Dataset items:
● ● ●
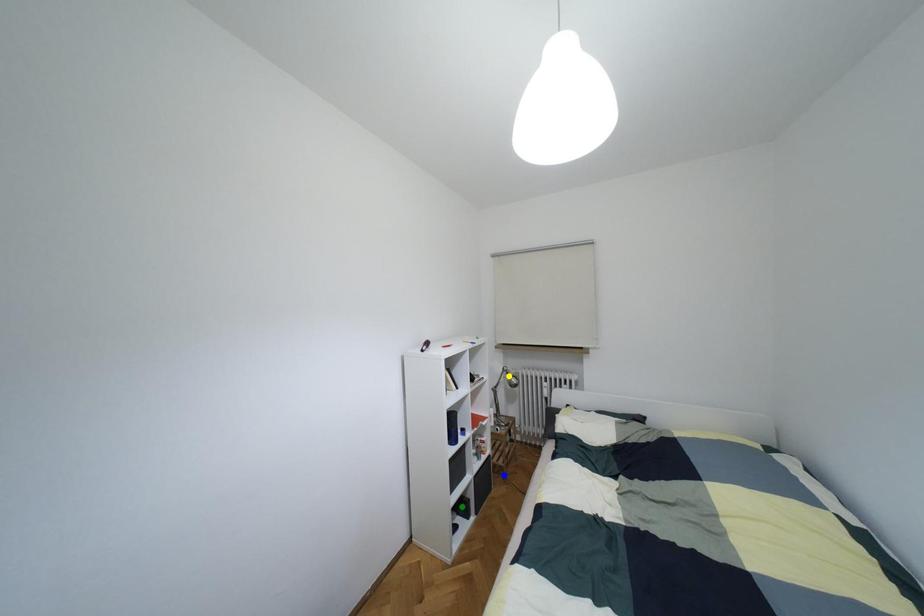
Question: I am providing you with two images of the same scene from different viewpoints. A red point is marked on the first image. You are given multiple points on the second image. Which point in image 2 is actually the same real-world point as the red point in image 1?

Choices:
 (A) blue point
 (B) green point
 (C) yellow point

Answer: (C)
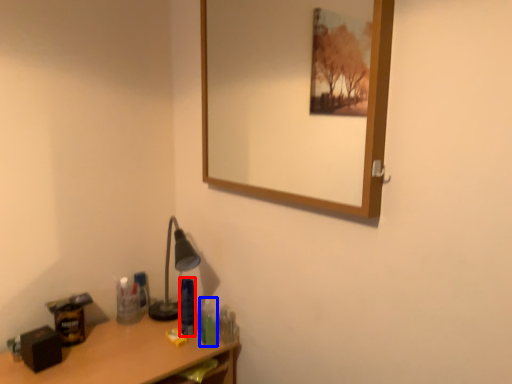
Question: Among these objects, which one is farthest to the camera, toiletry (highlighted by a red box) or toiletry (highlighted by a blue box)?

Choices:
 (A) toiletry
 (B) toiletry

Answer: (A)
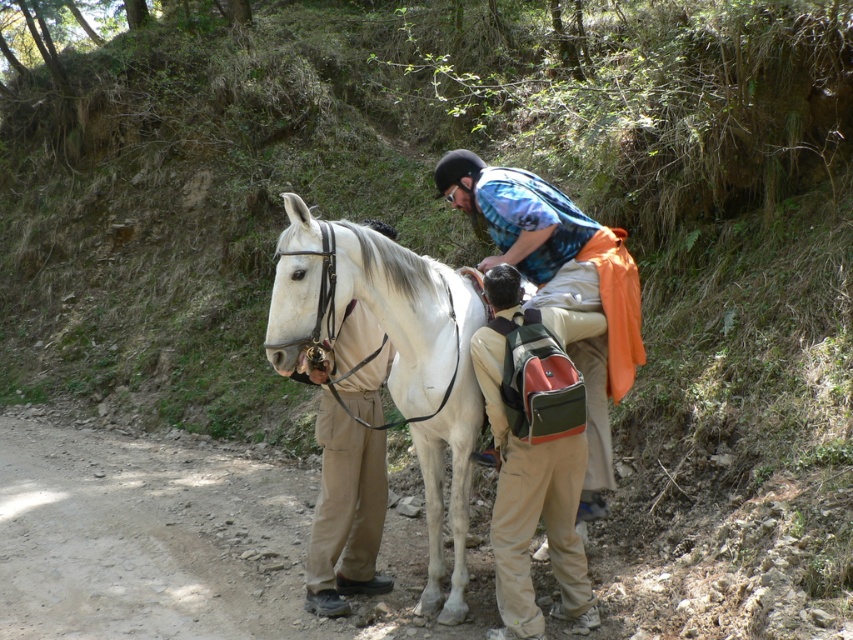
You are a photographer standing on the path in the scene. You want to take a photo that includes both the point at coordinates point [405,257] and point [532,401]. Which point should you focus on first to ensure both are in the frame?

You should focus on point [405,257] first because it is closer to you than point [532,401], ensuring both points are within the camera frame.

You are a photographer wanting to capture both the white glossy horse at center and the matte white pants at center in a single frame. Given their widths, which object should you position closer to the camera to ensure both fit within the frame?

Since the white glossy horse at center is wider than the matte white pants at center, you should position the wider white glossy horse at center closer to the camera to ensure both fit within the frame.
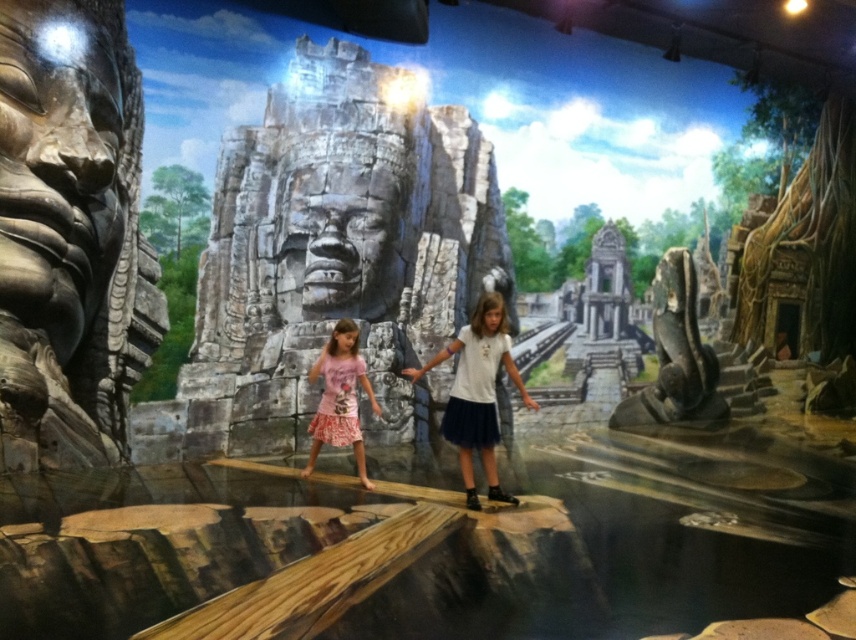
Question: Among these objects, which one is farthest from the camera?

Choices:
 (A) bronze stone face at left
 (B) pink floral dress at center
 (C) gray stone face at center

Answer: (C)

Question: From the image, what is the correct spatial relationship of rusty stone statue at right in relation to white tulle skirt at center?

Choices:
 (A) left
 (B) right

Answer: (B)

Question: Does rusty stone statue at right appear under white tulle skirt at center?

Choices:
 (A) no
 (B) yes

Answer: (A)

Question: Among these objects, which one is farthest from the camera?

Choices:
 (A) gray stone face at center
 (B) bronze stone face at left
 (C) rusty stone statue at right

Answer: (C)

Question: In this image, where is white tulle skirt at center located relative to pink floral dress at center?

Choices:
 (A) right
 (B) left

Answer: (A)

Question: Which point is farther to the camera?

Choices:
 (A) pink floral dress at center
 (B) gray stone face at center

Answer: (B)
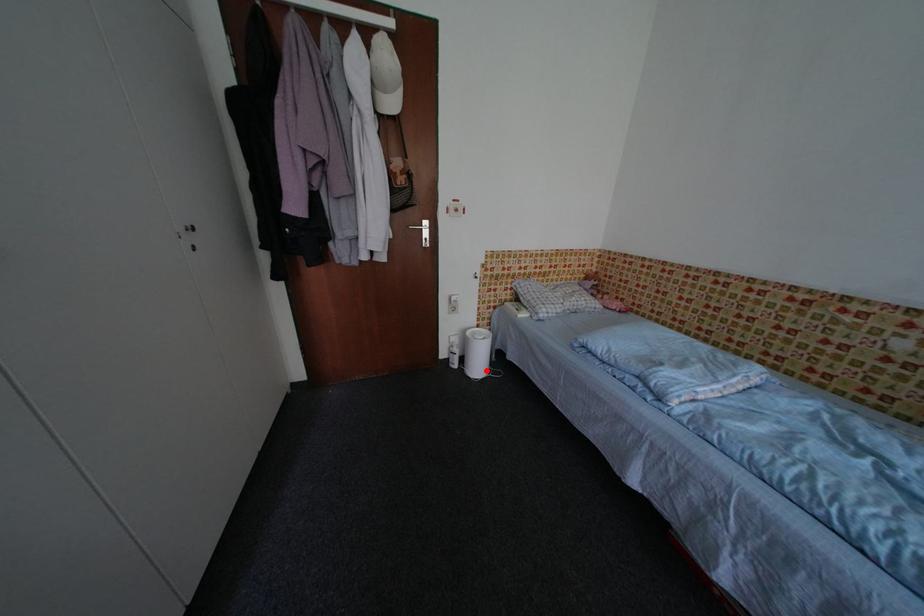
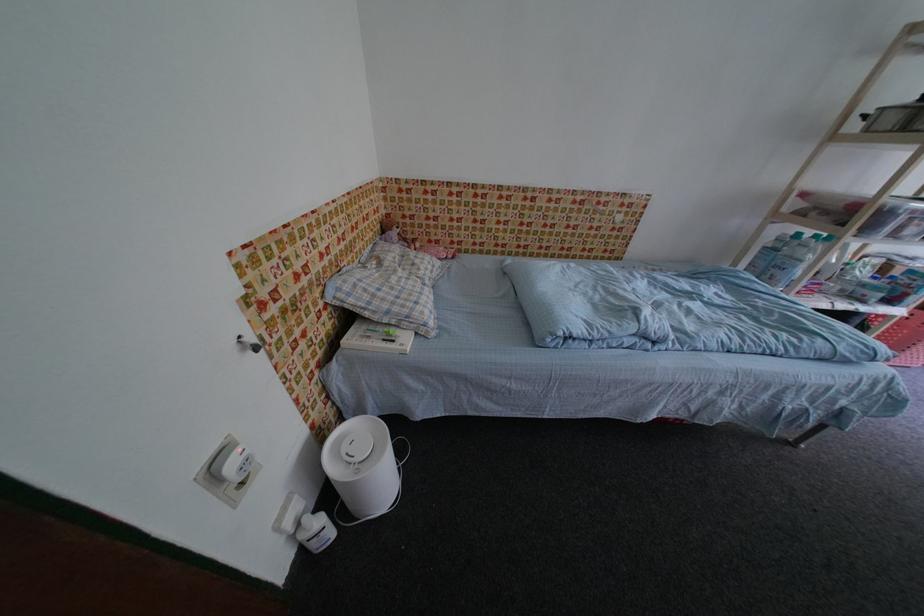
The point at the highlighted location is marked in the first image. Where is the corresponding point in the second image?

(391, 485)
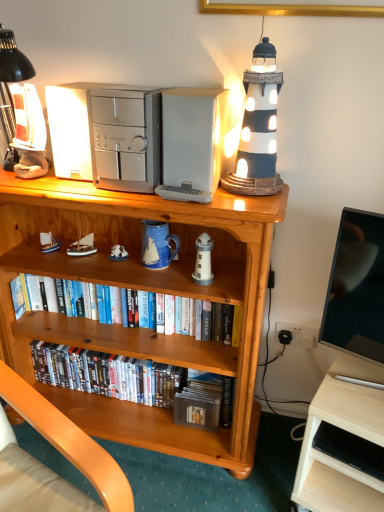
Locate an element on the screen. The height and width of the screenshot is (512, 384). vacant area that is in front of white plastic microwave at upper center, the third appliance when ordered from left to right is located at coordinates (225, 203).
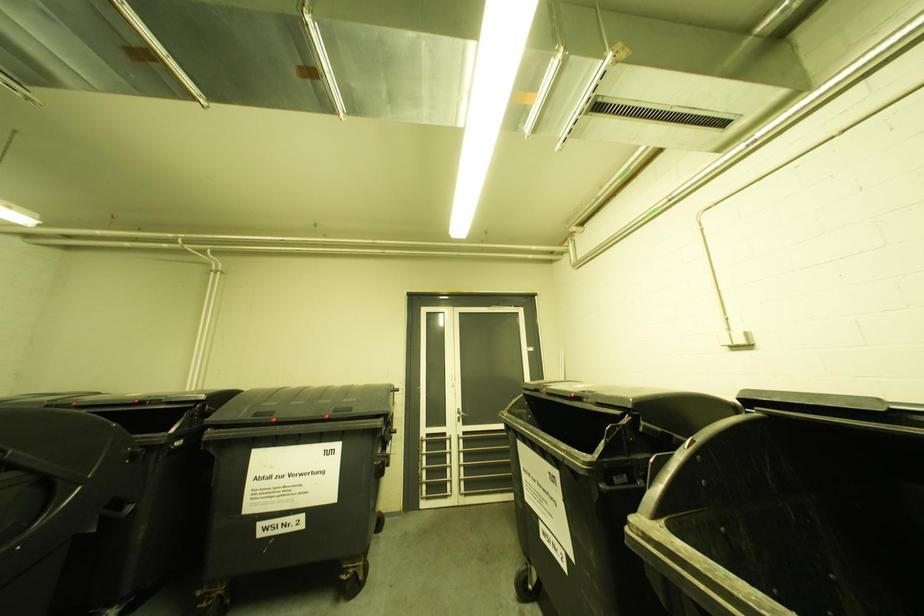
● ● ●
Exercise => Reproduce the material above word for word, without the pictures.

Answer for this exercise =>
Question: I am providing you with two images of the same scene from different viewpoints. A red point is marked on the first image. You are given multiple points on the second image. Which point in image 2 is actually the same real-world point as the red point in image 1?

Choices:
 (A) blue point
 (B) green point
 (C) yellow point

Answer: (C)
Question: Among these objects, which one is farthest to the camera, toiletry (highlighted by a red box) or toiletry (highlighted by a blue box)?

Choices:
 (A) toiletry
 (B) toiletry

Answer: (A)
You are a photographer standing on the path in the scene. You want to take a photo that includes both the point at coordinates point [405,257] and point [532,401]. Which point should you focus on first to ensure both are in the frame?

You should focus on point [405,257] first because it is closer to you than point [532,401], ensuring both points are within the camera frame.

You are a photographer wanting to capture both the white glossy horse at center and the matte white pants at center in a single frame. Given their widths, which object should you position closer to the camera to ensure both fit within the frame?

Since the white glossy horse at center is wider than the matte white pants at center, you should position the wider white glossy horse at center closer to the camera to ensure both fit within the frame.
Question: Among these objects, which one is farthest from the camera?

Choices:
 (A) bronze stone face at left
 (B) pink floral dress at center
 (C) gray stone face at center

Answer: (C)

Question: From the image, what is the correct spatial relationship of rusty stone statue at right in relation to white tulle skirt at center?

Choices:
 (A) left
 (B) right

Answer: (B)

Question: Does rusty stone statue at right appear under white tulle skirt at center?

Choices:
 (A) no
 (B) yes

Answer: (A)

Question: Among these objects, which one is farthest from the camera?

Choices:
 (A) gray stone face at center
 (B) bronze stone face at left
 (C) rusty stone statue at right

Answer: (C)

Question: In this image, where is white tulle skirt at center located relative to pink floral dress at center?

Choices:
 (A) right
 (B) left

Answer: (A)

Question: Which point is farther to the camera?

Choices:
 (A) pink floral dress at center
 (B) gray stone face at center

Answer: (B)
The point at the highlighted location is marked in the first image. Where is the corresponding point in the second image?

(391, 485)
Locate an element on the screen. The height and width of the screenshot is (512, 384). vacant area that is in front of white plastic microwave at upper center, the third appliance when ordered from left to right is located at coordinates (225, 203).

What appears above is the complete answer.